### Try it
When you reach the line below that has "(153, 384) = (309, 346): black", start returning lines exactly, and stop after the line that has "(492, 229) = (513, 441): purple"; skip the pictures.

(Data extracts)

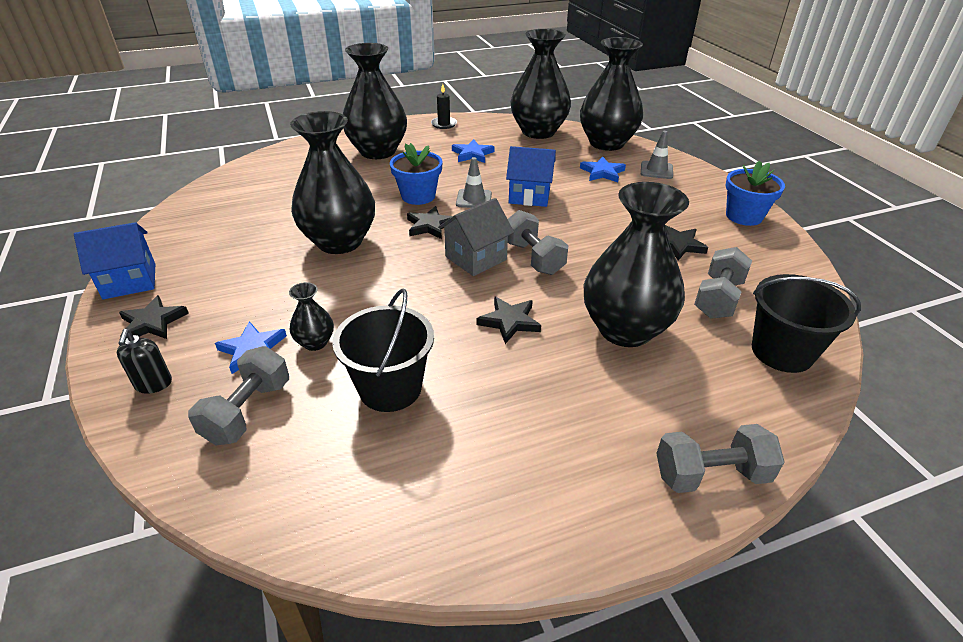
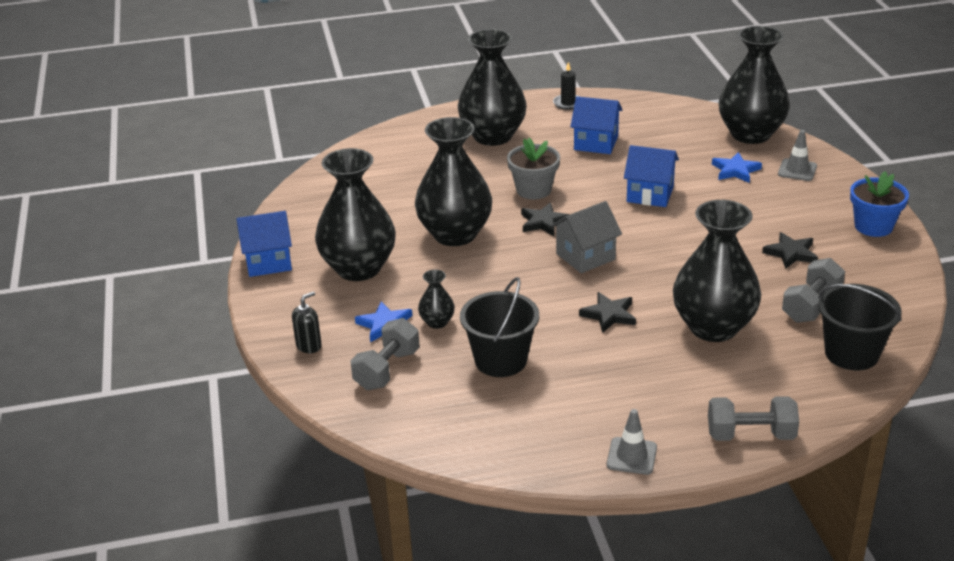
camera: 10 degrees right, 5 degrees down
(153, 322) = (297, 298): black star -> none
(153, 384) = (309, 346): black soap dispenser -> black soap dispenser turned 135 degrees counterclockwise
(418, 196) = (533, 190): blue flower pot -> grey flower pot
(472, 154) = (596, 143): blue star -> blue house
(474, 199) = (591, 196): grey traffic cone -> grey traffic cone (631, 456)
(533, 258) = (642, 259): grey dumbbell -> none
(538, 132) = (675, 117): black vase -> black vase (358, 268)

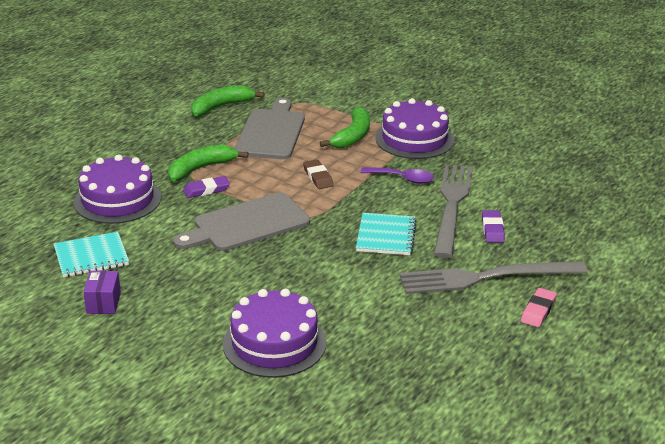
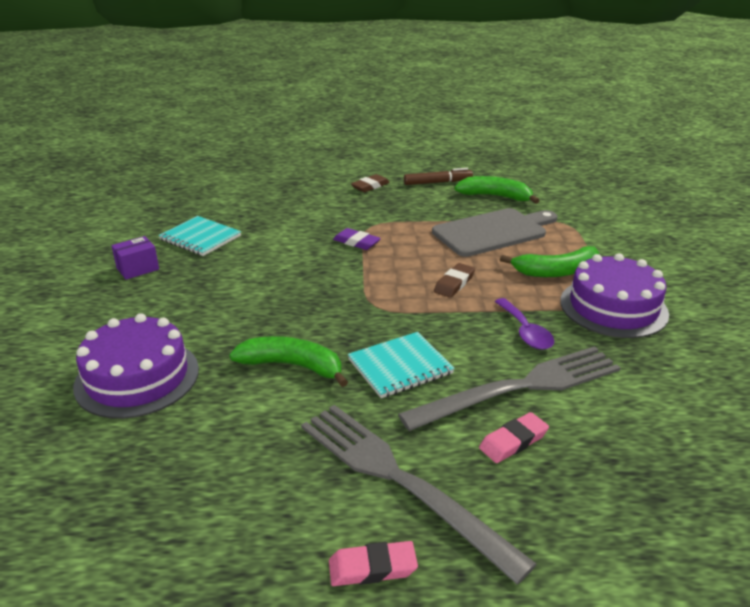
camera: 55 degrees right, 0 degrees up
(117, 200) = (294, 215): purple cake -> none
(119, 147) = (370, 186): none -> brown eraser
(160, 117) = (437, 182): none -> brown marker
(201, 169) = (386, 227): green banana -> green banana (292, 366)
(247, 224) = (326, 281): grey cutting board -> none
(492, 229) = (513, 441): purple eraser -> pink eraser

(End Data extracts)
(Data extracts)

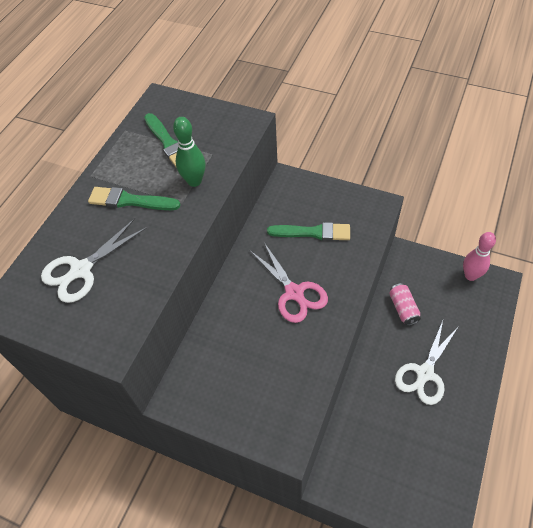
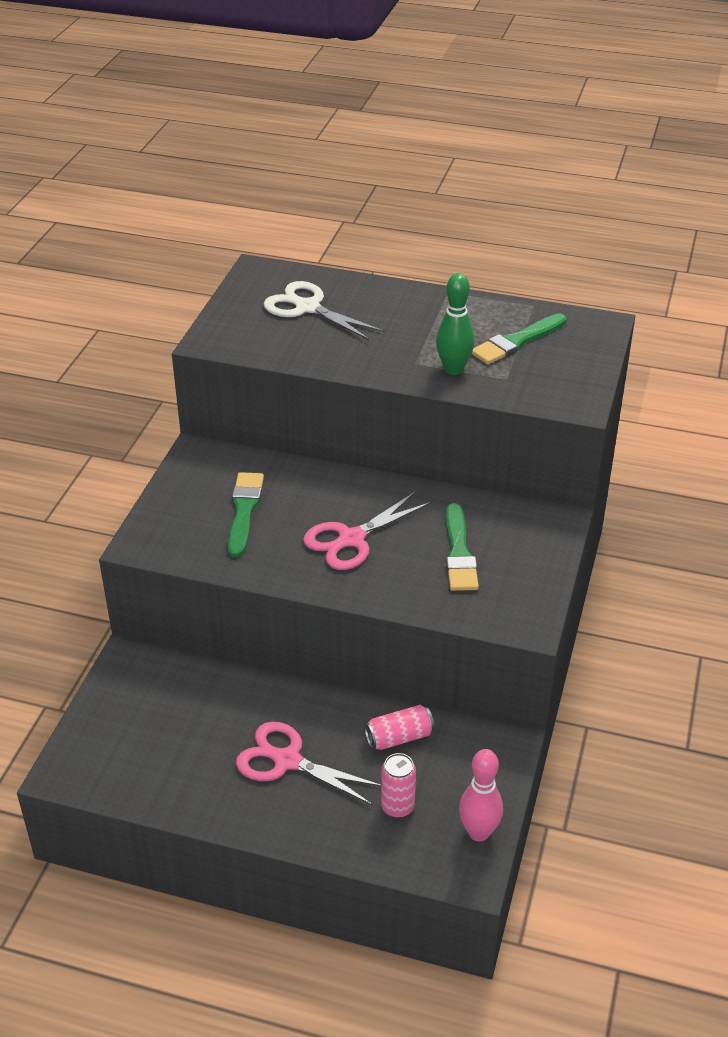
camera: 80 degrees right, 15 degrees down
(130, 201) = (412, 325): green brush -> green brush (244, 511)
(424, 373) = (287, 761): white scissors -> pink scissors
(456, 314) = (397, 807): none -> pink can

(End Data extracts)

### Finished exercise
(153, 384) = (309, 346): black soap dispenser -> black soap dispenser turned 135 degrees counterclockwise
(418, 196) = (533, 190): blue flower pot -> grey flower pot
(472, 154) = (596, 143): blue star -> blue house
(474, 199) = (591, 196): grey traffic cone -> grey traffic cone (631, 456)
(533, 258) = (642, 259): grey dumbbell -> none
(538, 132) = (675, 117): black vase -> black vase (358, 268)

camera: 55 degrees right, 0 degrees up
(117, 200) = (294, 215): purple cake -> none
(119, 147) = (370, 186): none -> brown eraser
(160, 117) = (437, 182): none -> brown marker
(201, 169) = (386, 227): green banana -> green banana (292, 366)
(247, 224) = (326, 281): grey cutting board -> none
(492, 229) = (513, 441): purple eraser -> pink eraser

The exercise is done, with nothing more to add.